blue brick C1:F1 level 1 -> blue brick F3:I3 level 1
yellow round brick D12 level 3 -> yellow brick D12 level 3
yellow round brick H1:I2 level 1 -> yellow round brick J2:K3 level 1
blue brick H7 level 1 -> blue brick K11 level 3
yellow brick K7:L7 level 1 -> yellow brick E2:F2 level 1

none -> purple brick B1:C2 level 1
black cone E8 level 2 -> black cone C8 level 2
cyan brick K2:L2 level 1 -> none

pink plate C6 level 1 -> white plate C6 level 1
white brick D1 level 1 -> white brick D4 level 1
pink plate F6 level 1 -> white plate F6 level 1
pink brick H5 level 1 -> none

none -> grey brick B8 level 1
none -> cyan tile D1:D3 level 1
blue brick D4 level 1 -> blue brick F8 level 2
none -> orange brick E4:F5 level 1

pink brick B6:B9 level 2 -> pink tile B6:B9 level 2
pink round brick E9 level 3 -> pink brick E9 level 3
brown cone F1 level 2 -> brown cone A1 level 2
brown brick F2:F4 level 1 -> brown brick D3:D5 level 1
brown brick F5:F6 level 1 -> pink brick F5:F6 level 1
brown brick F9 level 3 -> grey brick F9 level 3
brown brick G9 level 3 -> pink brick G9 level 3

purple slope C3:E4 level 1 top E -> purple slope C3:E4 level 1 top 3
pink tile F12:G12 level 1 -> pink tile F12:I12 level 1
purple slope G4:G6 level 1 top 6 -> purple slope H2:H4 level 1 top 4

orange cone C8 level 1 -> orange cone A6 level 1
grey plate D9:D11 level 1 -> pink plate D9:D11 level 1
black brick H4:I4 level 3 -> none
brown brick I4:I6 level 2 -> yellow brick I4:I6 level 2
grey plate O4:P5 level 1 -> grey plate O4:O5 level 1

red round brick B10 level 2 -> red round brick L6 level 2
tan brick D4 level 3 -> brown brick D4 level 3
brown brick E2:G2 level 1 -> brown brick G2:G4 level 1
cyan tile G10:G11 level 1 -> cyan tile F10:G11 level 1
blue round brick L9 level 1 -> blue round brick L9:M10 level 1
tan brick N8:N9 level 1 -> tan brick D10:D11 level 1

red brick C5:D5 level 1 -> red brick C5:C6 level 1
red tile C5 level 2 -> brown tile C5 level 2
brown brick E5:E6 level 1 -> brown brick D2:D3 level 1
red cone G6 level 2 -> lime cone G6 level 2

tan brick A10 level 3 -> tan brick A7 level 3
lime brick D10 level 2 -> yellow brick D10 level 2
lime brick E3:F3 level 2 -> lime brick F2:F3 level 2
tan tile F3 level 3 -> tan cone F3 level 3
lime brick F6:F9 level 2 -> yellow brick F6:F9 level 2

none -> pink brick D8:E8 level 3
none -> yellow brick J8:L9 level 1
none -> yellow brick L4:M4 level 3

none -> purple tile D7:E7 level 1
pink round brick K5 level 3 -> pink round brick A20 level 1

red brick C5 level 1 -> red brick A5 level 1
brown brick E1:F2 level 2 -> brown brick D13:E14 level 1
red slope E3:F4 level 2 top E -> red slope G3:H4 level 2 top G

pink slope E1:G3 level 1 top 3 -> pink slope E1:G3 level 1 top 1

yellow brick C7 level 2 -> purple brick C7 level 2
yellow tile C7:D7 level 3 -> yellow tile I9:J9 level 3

# [Problem statement]
Give back every line from the beginning of the records through the line holding "cyan tile G10:G11", exactly as it reads, and leave out the rest.

# [Response to this exercise]
blue brick C1:F1 level 1 -> blue brick F3:I3 level 1
yellow round brick D12 level 3 -> yellow brick D12 level 3
yellow round brick H1:I2 level 1 -> yellow round brick J2:K3 level 1
blue brick H7 level 1 -> blue brick K11 level 3
yellow brick K7:L7 level 1 -> yellow brick E2:F2 level 1

none -> purple brick B1:C2 level 1
black cone E8 level 2 -> black cone C8 level 2
cyan brick K2:L2 level 1 -> none

pink plate C6 level 1 -> white plate C6 level 1
white brick D1 level 1 -> white brick D4 level 1
pink plate F6 level 1 -> white plate F6 level 1
pink brick H5 level 1 -> none

none -> grey brick B8 level 1
none -> cyan tile D1:D3 level 1
blue brick D4 level 1 -> blue brick F8 level 2
none -> orange brick E4:F5 level 1

pink brick B6:B9 level 2 -> pink tile B6:B9 level 2
pink round brick E9 level 3 -> pink brick E9 level 3
brown cone F1 level 2 -> brown cone A1 level 2
brown brick F2:F4 level 1 -> brown brick D3:D5 level 1
brown brick F5:F6 level 1 -> pink brick F5:F6 level 1
brown brick F9 level 3 -> grey brick F9 level 3
brown brick G9 level 3 -> pink brick G9 level 3

purple slope C3:E4 level 1 top E -> purple slope C3:E4 level 1 top 3
pink tile F12:G12 level 1 -> pink tile F12:I12 level 1
purple slope G4:G6 level 1 top 6 -> purple slope H2:H4 level 1 top 4

orange cone C8 level 1 -> orange cone A6 level 1
grey plate D9:D11 level 1 -> pink plate D9:D11 level 1
black brick H4:I4 level 3 -> none
brown brick I4:I6 level 2 -> yellow brick I4:I6 level 2
grey plate O4:P5 level 1 -> grey plate O4:O5 level 1

red round brick B10 level 2 -> red round brick L6 level 2
tan brick D4 level 3 -> brown brick D4 level 3
brown brick E2:G2 level 1 -> brown brick G2:G4 level 1
cyan tile G10:G11 level 1 -> cyan tile F10:G11 level 1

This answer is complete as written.